_Task_
Could you show all lines in the entries below that contain the string "change"?

Data shown section start

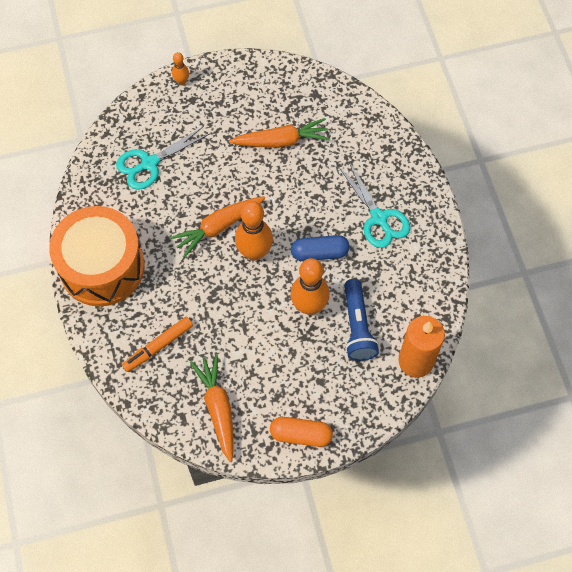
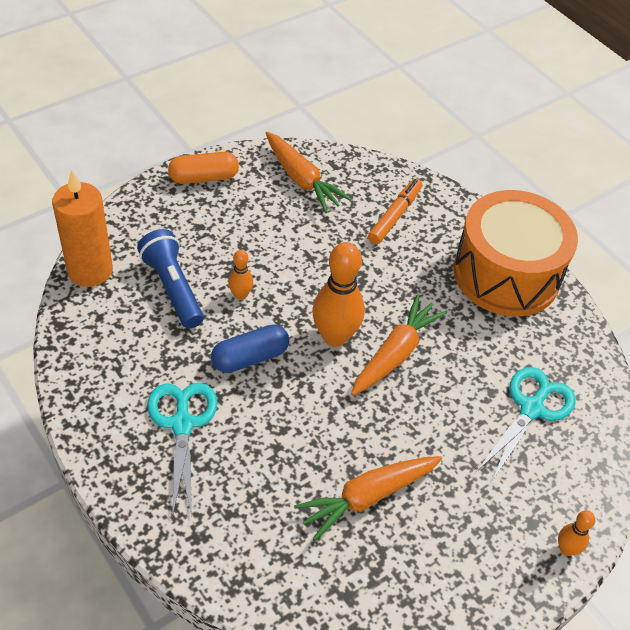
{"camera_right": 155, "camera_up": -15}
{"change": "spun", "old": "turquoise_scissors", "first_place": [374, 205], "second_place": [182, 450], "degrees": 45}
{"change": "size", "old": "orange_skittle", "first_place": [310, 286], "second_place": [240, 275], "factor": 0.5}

Data shown section end
Data shown section start

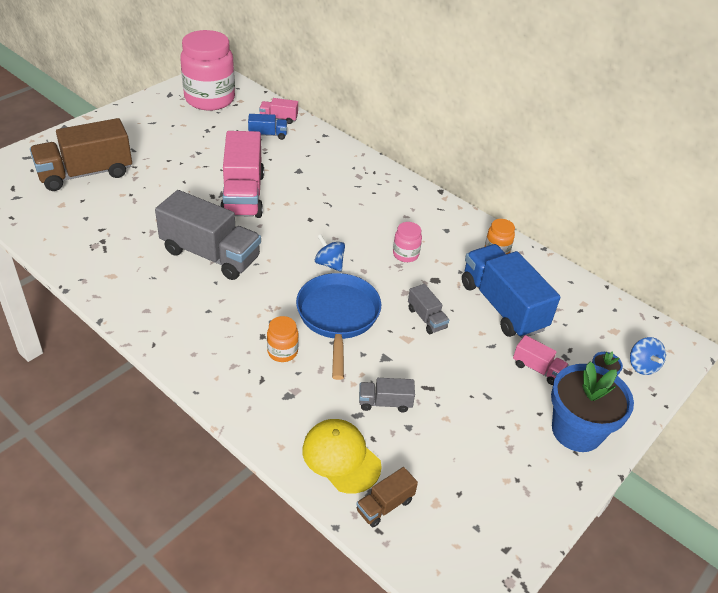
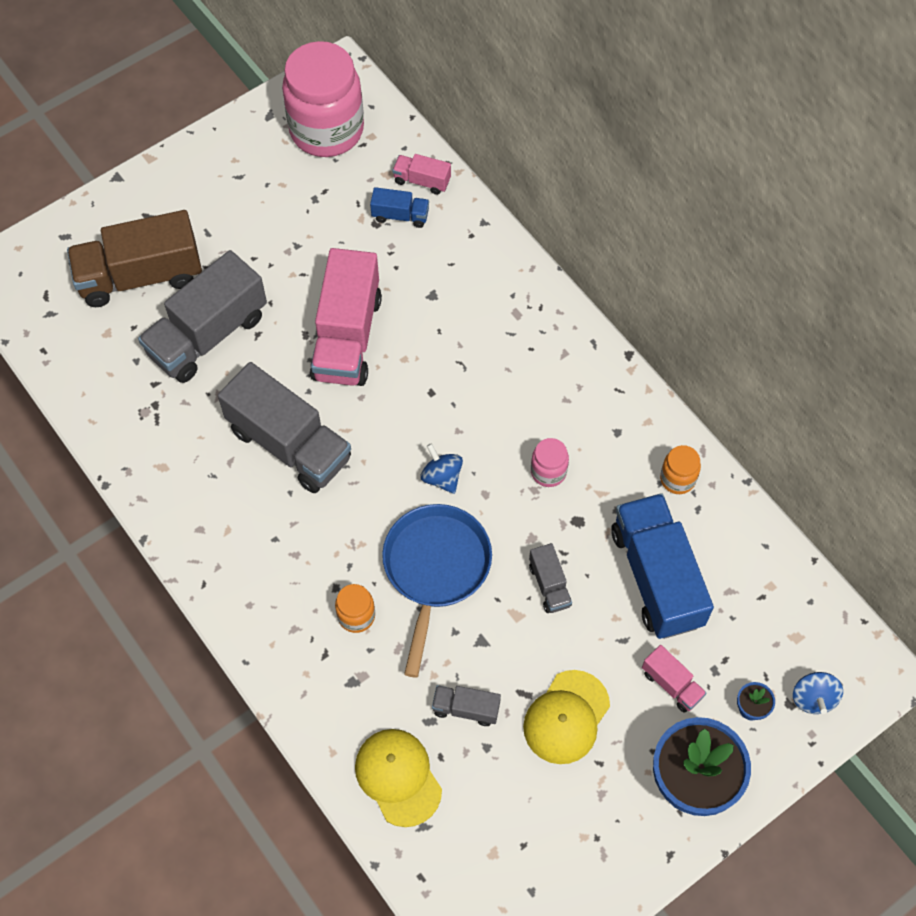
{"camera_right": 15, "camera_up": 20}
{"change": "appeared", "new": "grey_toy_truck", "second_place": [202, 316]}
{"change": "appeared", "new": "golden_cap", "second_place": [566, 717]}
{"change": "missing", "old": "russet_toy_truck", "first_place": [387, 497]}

Data shown section end

_Final answer_
{"change": "spun", "old": "turquoise_scissors", "first_place": [374, 205], "second_place": [182, 450], "degrees": 45}
{"change": "size", "old": "orange_skittle", "first_place": [310, 286], "second_place": [240, 275], "factor": 0.5}
{"change": "appeared", "new": "grey_toy_truck", "second_place": [202, 316]}
{"change": "appeared", "new": "golden_cap", "second_place": [566, 717]}
{"change": "missing", "old": "russet_toy_truck", "first_place": [387, 497]}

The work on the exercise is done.